SUPPLIED RECORDS.
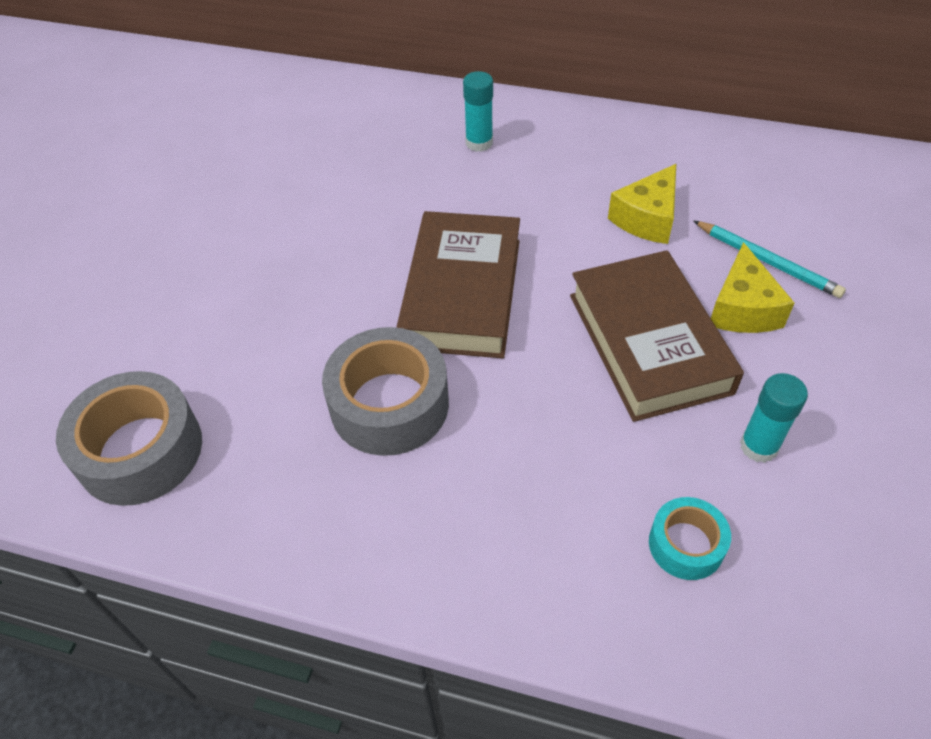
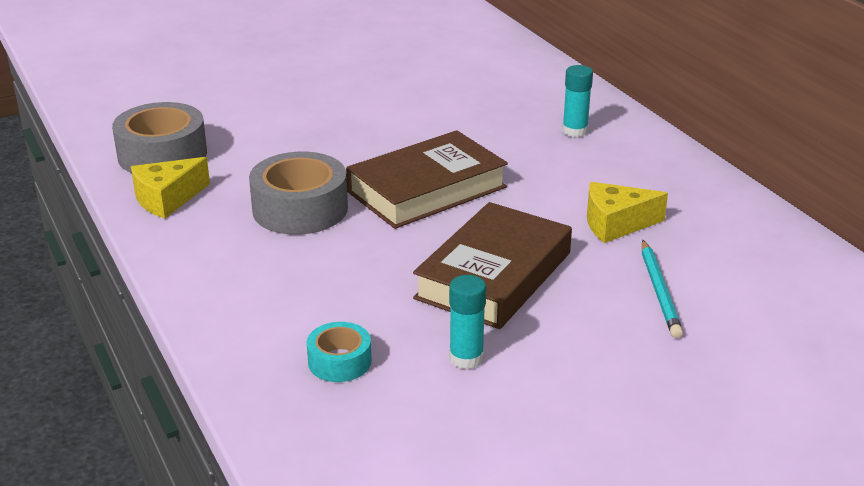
camera: 45 degrees right, 20 degrees down
(742, 308) = (590, 300): yellow cheese -> yellow cheese (167, 199)

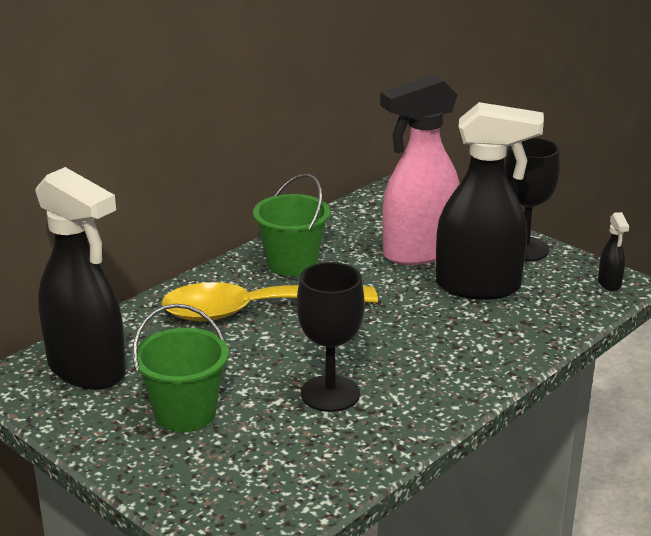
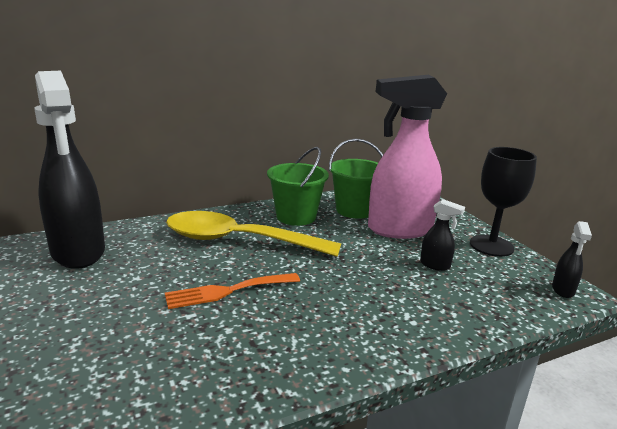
camera: 20 degrees right, 5 degrees down
(185, 413) = (107, 304): green bucket -> green bucket (355, 210)
(293, 368) = (227, 291): none -> orange fork
(330, 394) = (238, 321): black goblet -> none
(479, 287) = (435, 265): black spray bottle -> black spray bottle, size x0.40

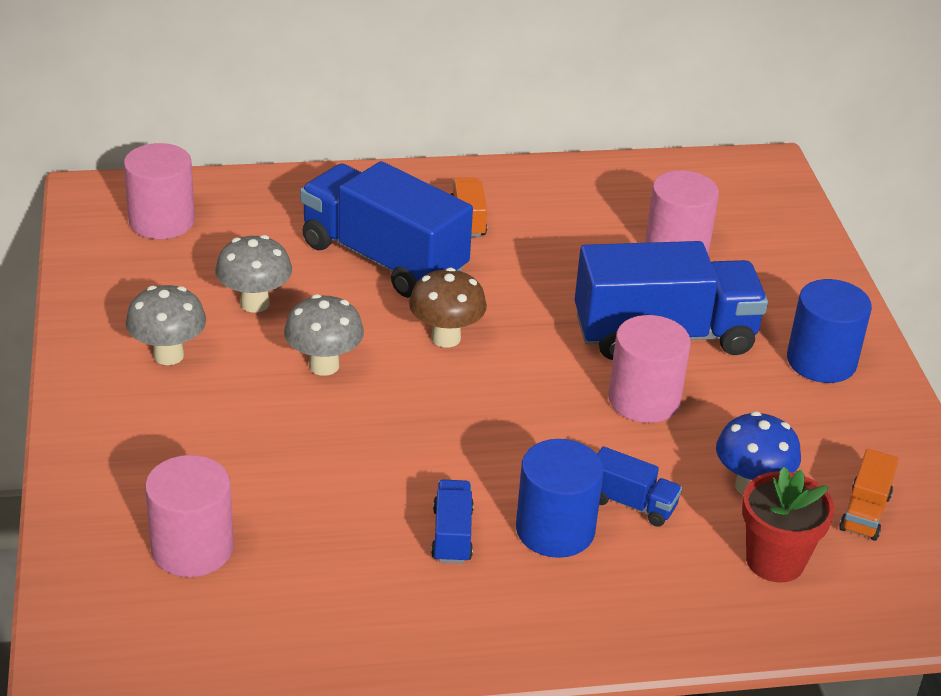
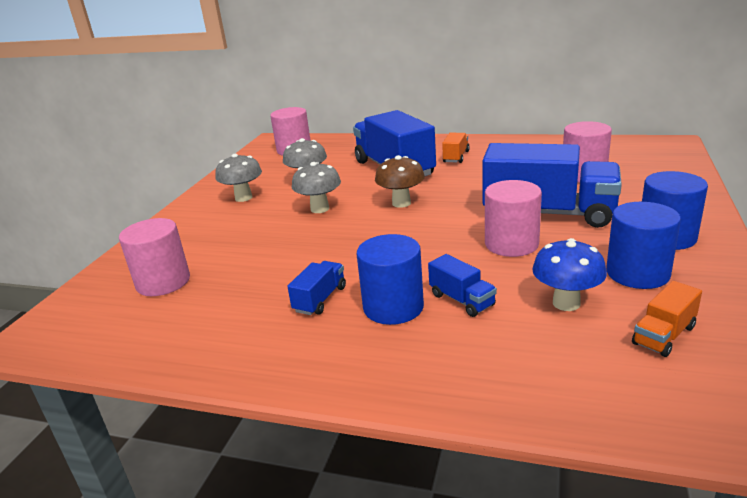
camera: 30 degrees right, 10 degrees down
(775, 561) = (560, 356): red flower pot -> none
(809, 427) = (637, 273): none -> blue cylinder

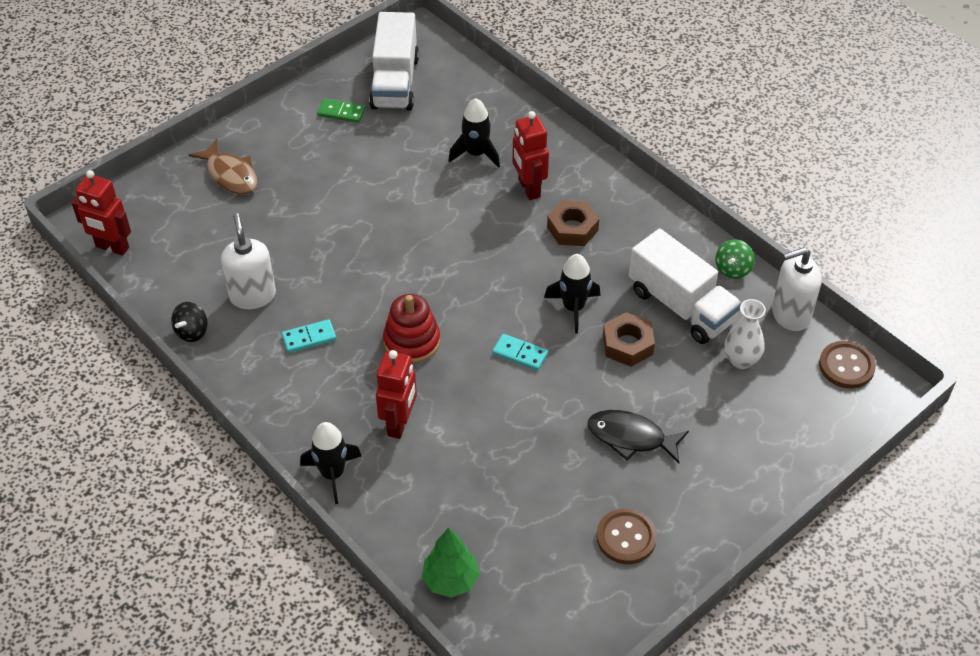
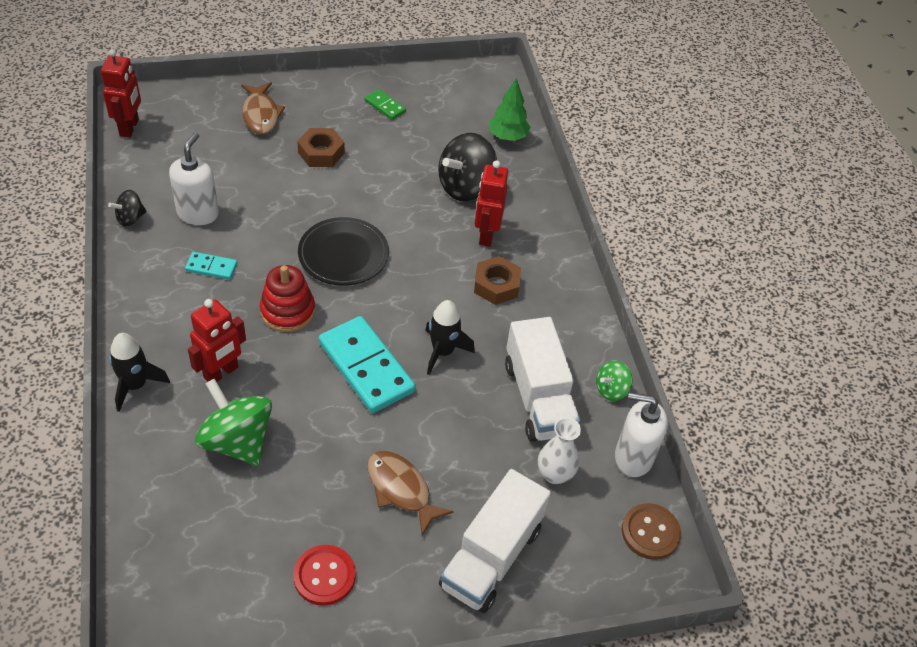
camera: 25 degrees right, 0 degrees up
(112, 247) = (129, 127): red robot -> red robot turned 135 degrees counterclockwise
(395, 82) = (447, 102): white truck -> white truck (491, 557)
(419, 268) = (343, 255): none -> black plate
(450, 580) = (150, 527): green tree -> green tree (508, 136)
(463, 472) = (237, 441): none -> green spinning top
(476, 154) = (465, 187): black rocket -> black spinning top
(520, 354) = (366, 367): turquoise domino -> turquoise domino, size x2.09
(626, 537) = (324, 576): brown button -> red button
(627, 344) = (464, 407): brown nut -> brown nut (321, 153)
(631, 437) = (401, 489): black fish -> brown fish

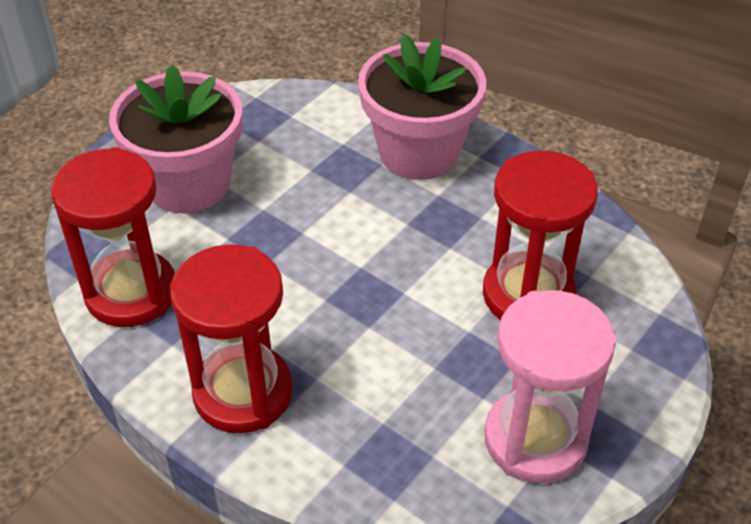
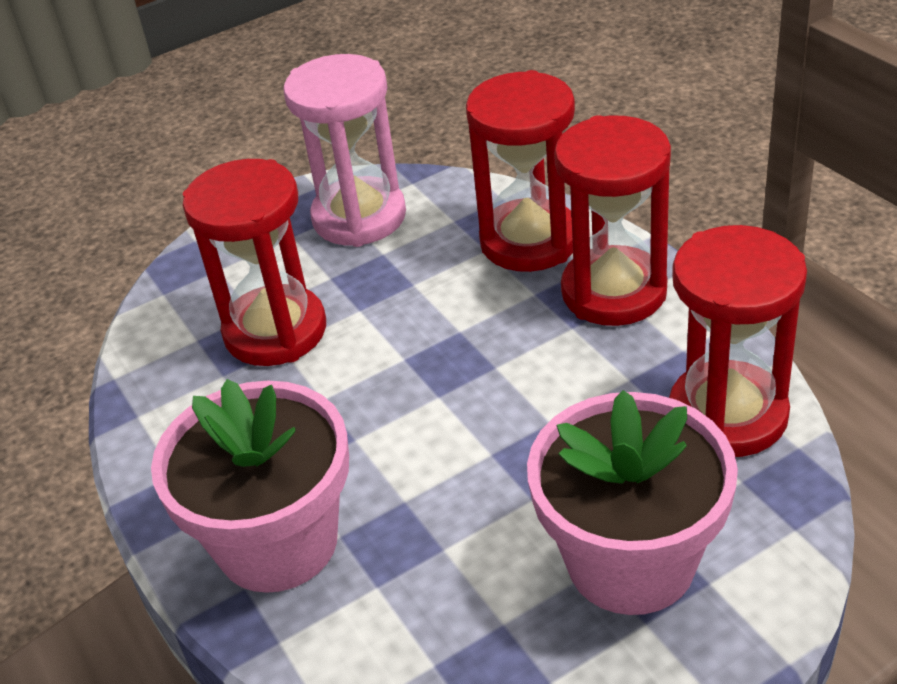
camera: 155 degrees left, 5 degrees down
(342, 440) = (529, 241): none -> red hourglass

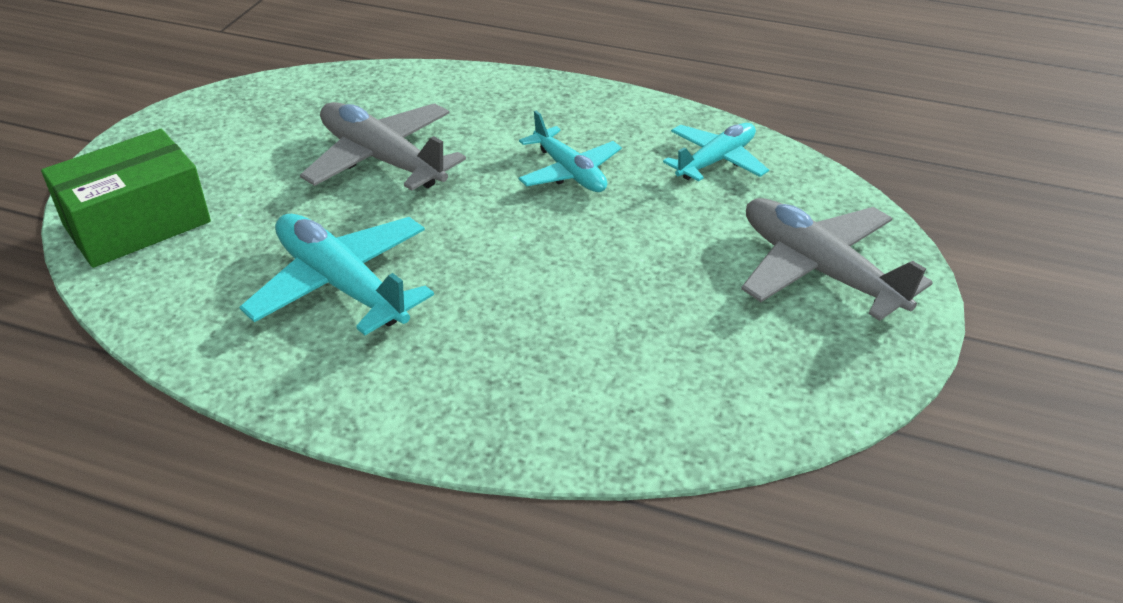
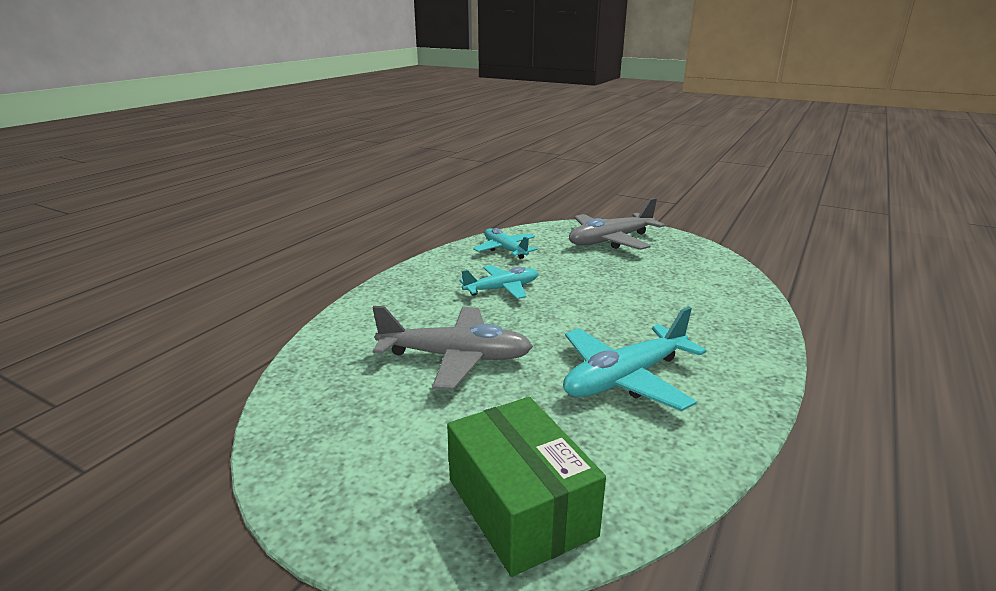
camera: 80 degrees left, 15 degrees down
(381, 159) = (456, 357): grey plane -> grey plane turned 135 degrees counterclockwise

EXERCISE. Copy all lines of the preceding data that hold the word "spinning".

SOLUTION FOR THIS EXERCISE.
(463, 472) = (237, 441): none -> green spinning top
(476, 154) = (465, 187): black rocket -> black spinning top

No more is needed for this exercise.